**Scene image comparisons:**
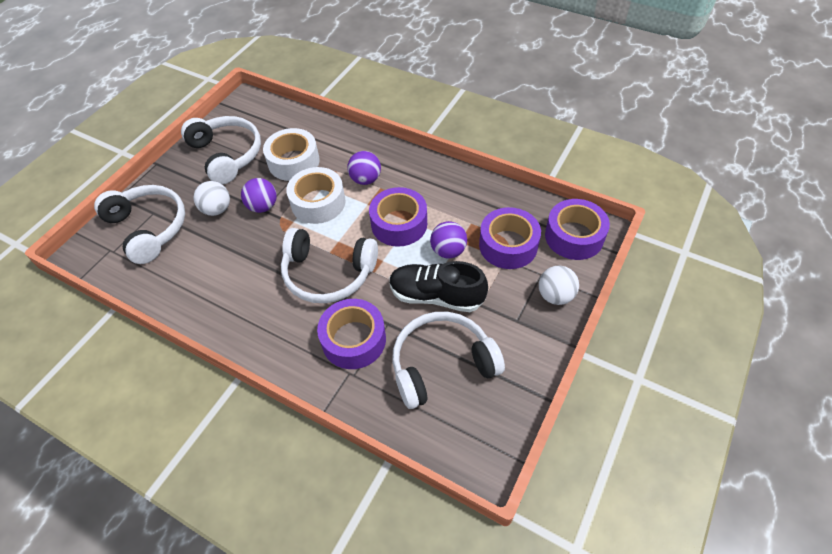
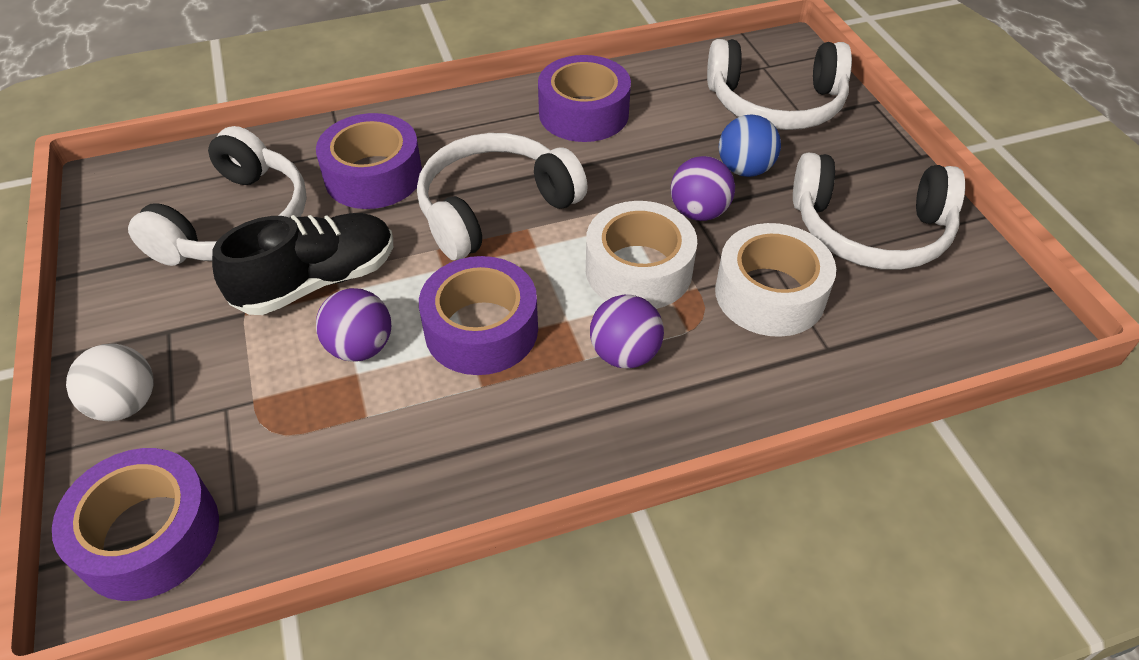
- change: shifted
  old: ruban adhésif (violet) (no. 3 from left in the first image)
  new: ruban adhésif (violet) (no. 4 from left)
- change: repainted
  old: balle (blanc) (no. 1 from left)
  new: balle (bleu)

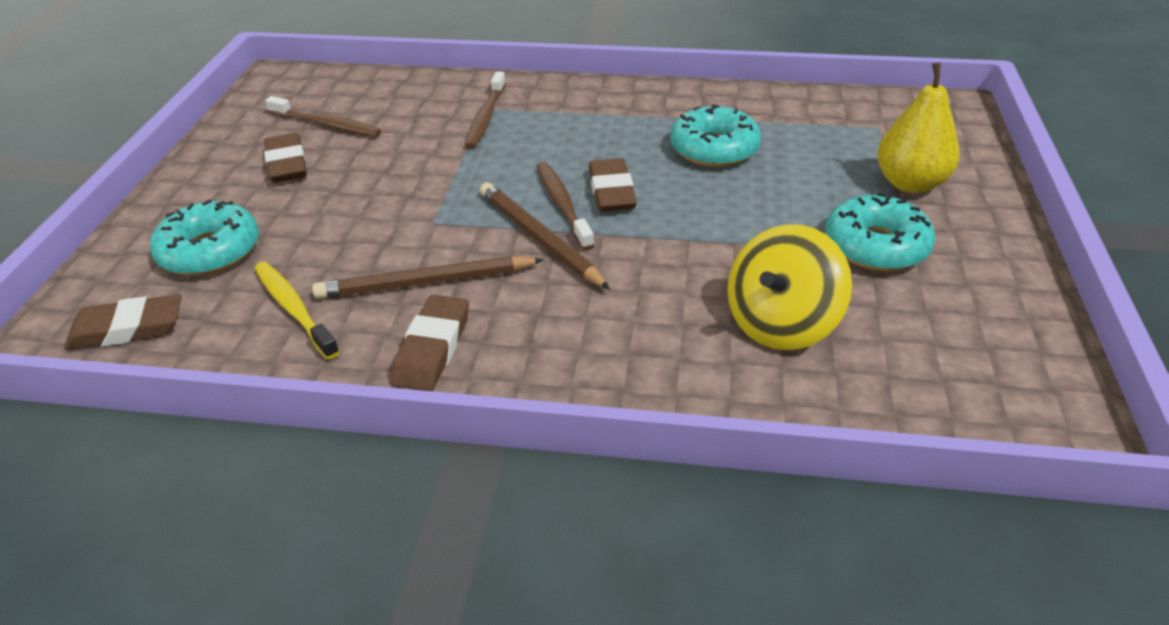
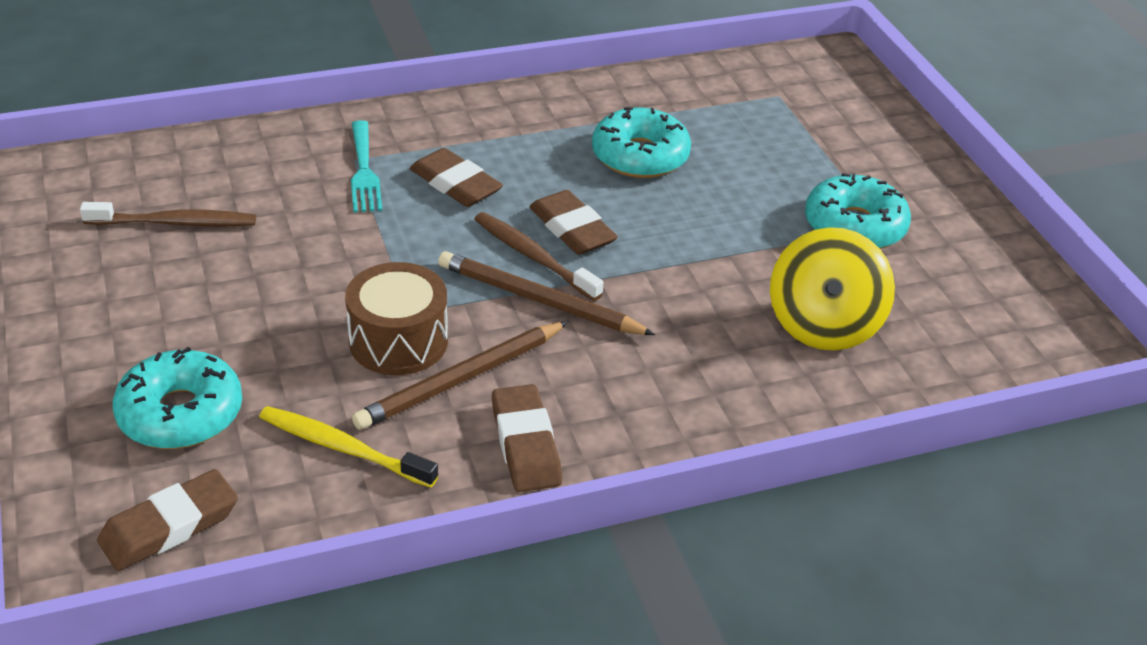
- change: gone
  old: poire (jaune)
- change: new
  new: tambour (marron)
- change: shifted
  old: gomme (marron) (no. 2 from left)
- change: swapped
  old: brosse à dents (marron) (no. 2 from left)
  new: fourchette (turquoise)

**Task prompt:** Your answer must be the full set of entries, set down exactly and without pictures.

**Exercise result:**
- change: shifted
  old: ruban adhésif (violet) (no. 3 from left in the first image)
  new: ruban adhésif (violet) (no. 4 from left)
- change: repainted
  old: balle (blanc) (no. 1 from left)
  new: balle (bleu)

- change: gone
  old: poire (jaune)
- change: new
  new: tambour (marron)
- change: shifted
  old: gomme (marron) (no. 2 from left)
- change: swapped
  old: brosse à dents (marron) (no. 2 from left)
  new: fourchette (turquoise)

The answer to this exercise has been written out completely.